Please state the number of lines in the records below that contain the string "degrees", and nothing further.

◆ INFORMATION PROVIDED
────────────────
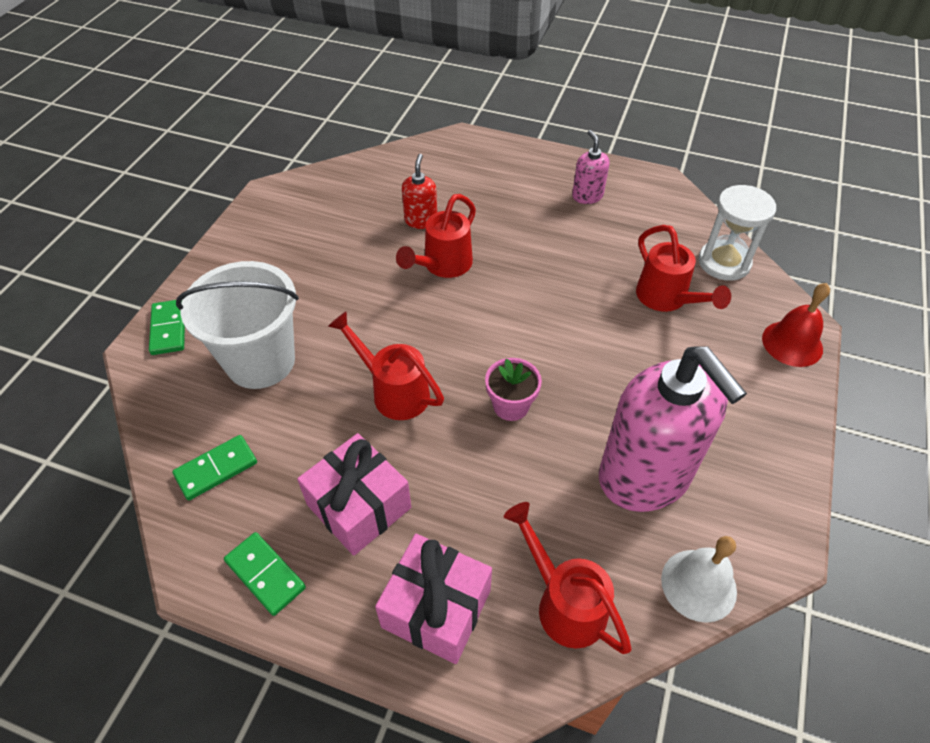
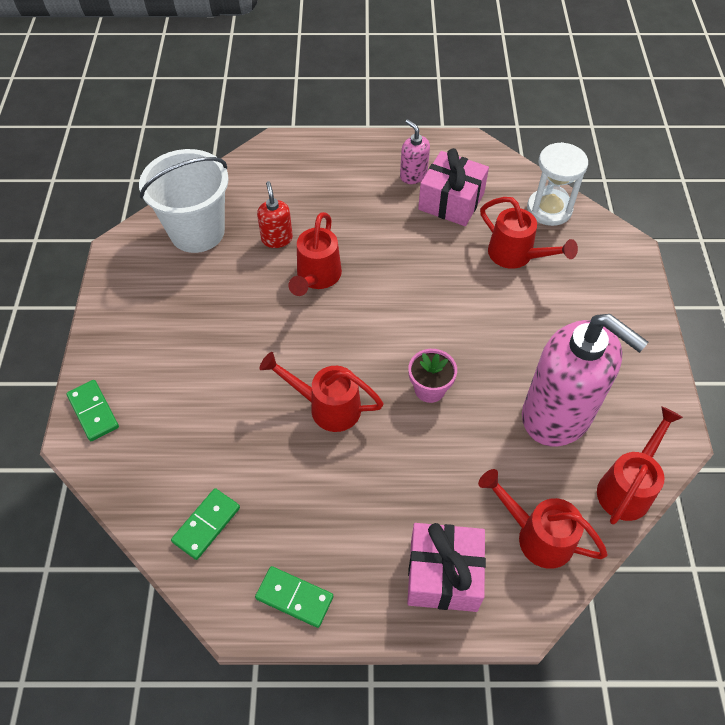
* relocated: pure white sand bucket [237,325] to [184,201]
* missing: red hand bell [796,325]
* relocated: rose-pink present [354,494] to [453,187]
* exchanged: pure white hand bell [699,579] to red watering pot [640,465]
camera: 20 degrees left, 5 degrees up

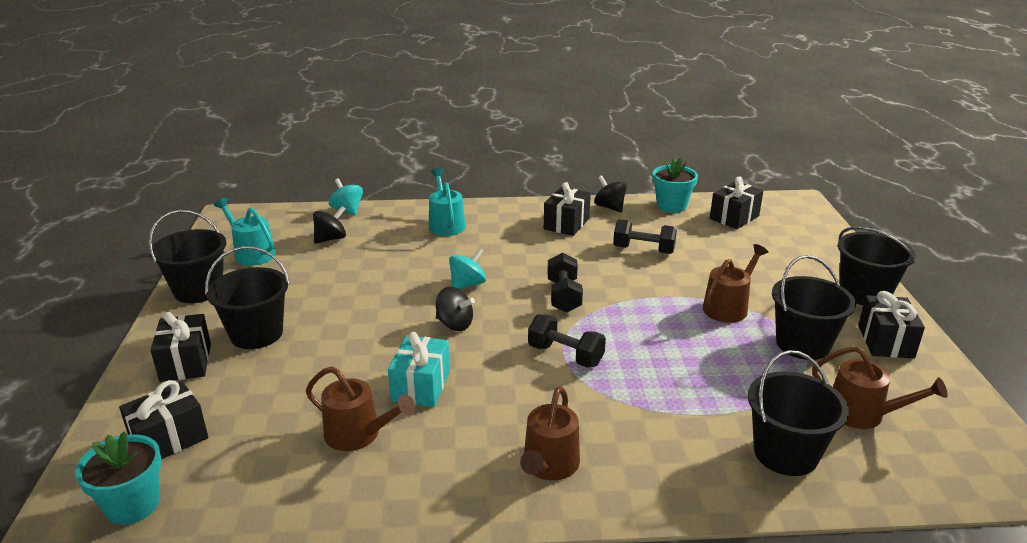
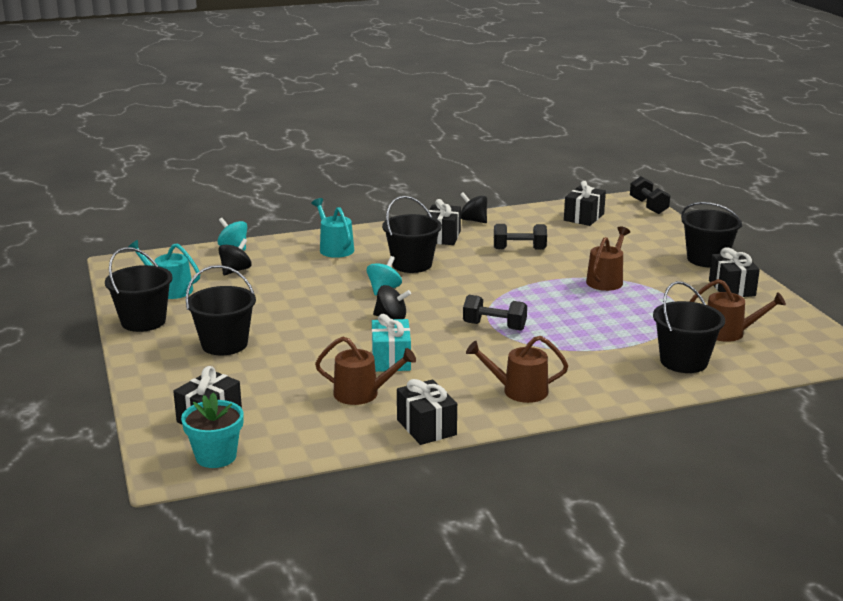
* missing: teal plant pot [675,185]
* relocated: ebony hand weight [565,283] to [650,195]
* relocated: ebony sand bucket [814,307] to [412,234]
* relocated: ebony present [180,347] to [427,412]
* spun: russet watering pot [550,433] = [517,369] 90 degrees clockwise
camera: 15 degrees left, 5 degrees down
────────────────
◆ REPLY TO THE EXERCISE
3